§ **Problem details**:
Could you restate, exactly and with nothing added, the lines from the start of the data through the line that holds "none -> yellow brick C10:E10 level 1", leaving the pictures out?

§ **Dataset entries**:
• • •

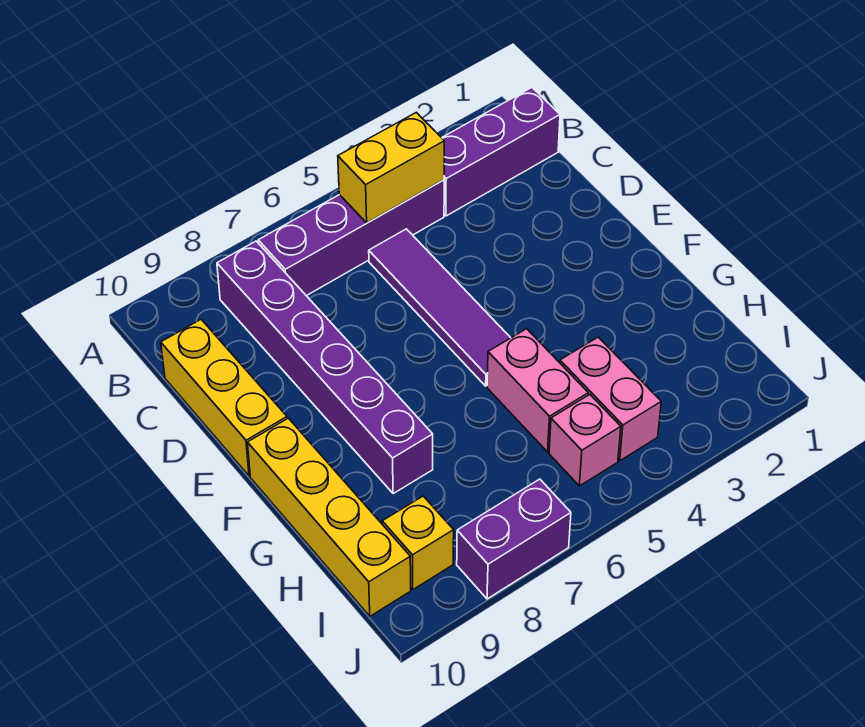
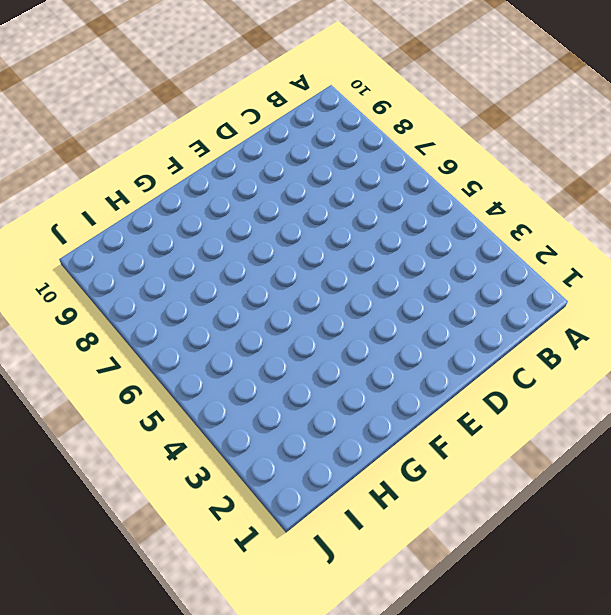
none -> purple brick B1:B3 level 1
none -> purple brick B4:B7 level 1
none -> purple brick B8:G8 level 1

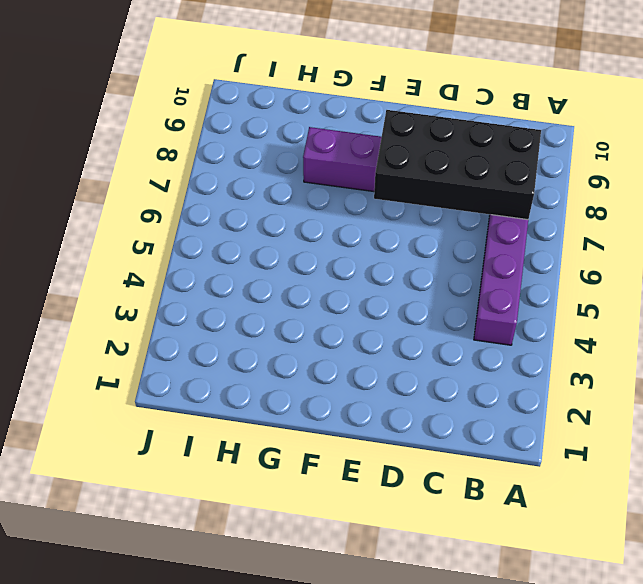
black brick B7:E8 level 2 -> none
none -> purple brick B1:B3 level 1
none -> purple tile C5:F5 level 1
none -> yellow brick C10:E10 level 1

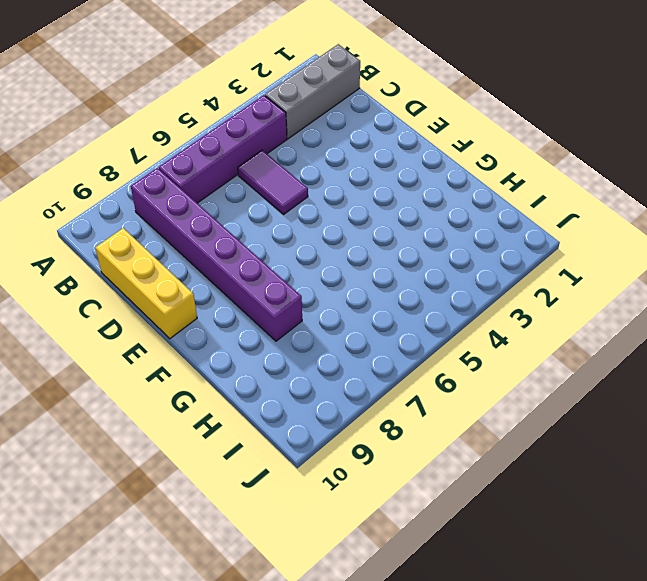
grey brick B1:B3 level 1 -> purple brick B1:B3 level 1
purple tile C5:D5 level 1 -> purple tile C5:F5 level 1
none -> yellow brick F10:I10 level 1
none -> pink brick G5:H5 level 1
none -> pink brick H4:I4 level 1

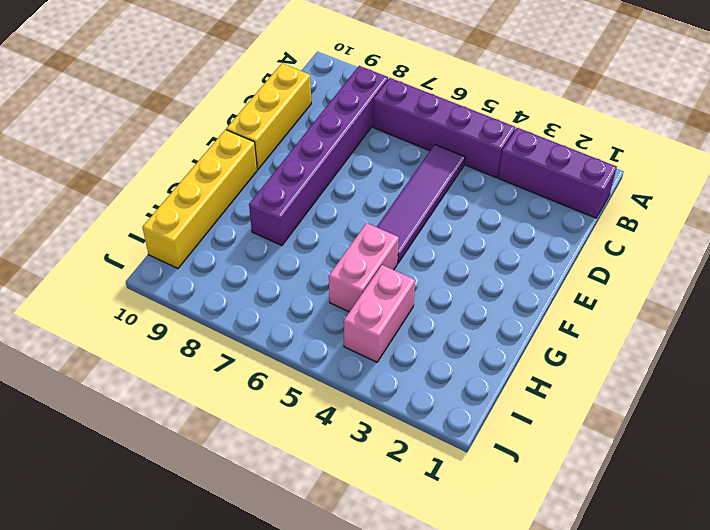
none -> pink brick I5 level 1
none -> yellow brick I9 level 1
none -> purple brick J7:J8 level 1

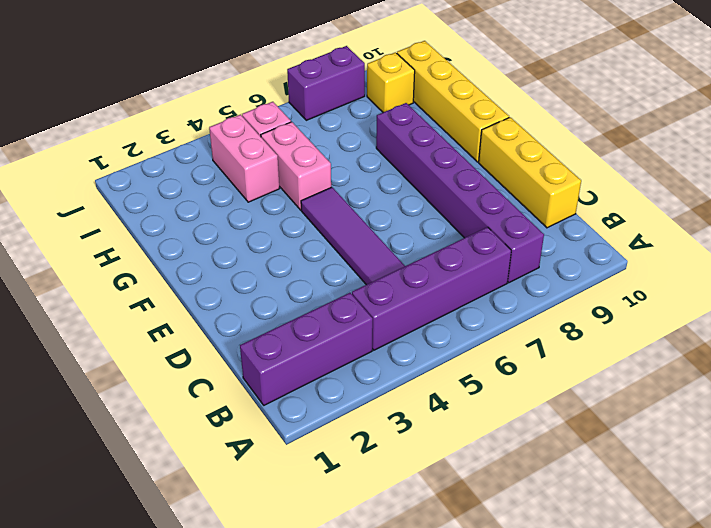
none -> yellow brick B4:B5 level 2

• • •

§ **Written response**:
none -> purple brick B1:B3 level 1
none -> purple brick B4:B7 level 1
none -> purple brick B8:G8 level 1

black brick B7:E8 level 2 -> none
none -> purple brick B1:B3 level 1
none -> purple tile C5:F5 level 1
none -> yellow brick C10:E10 level 1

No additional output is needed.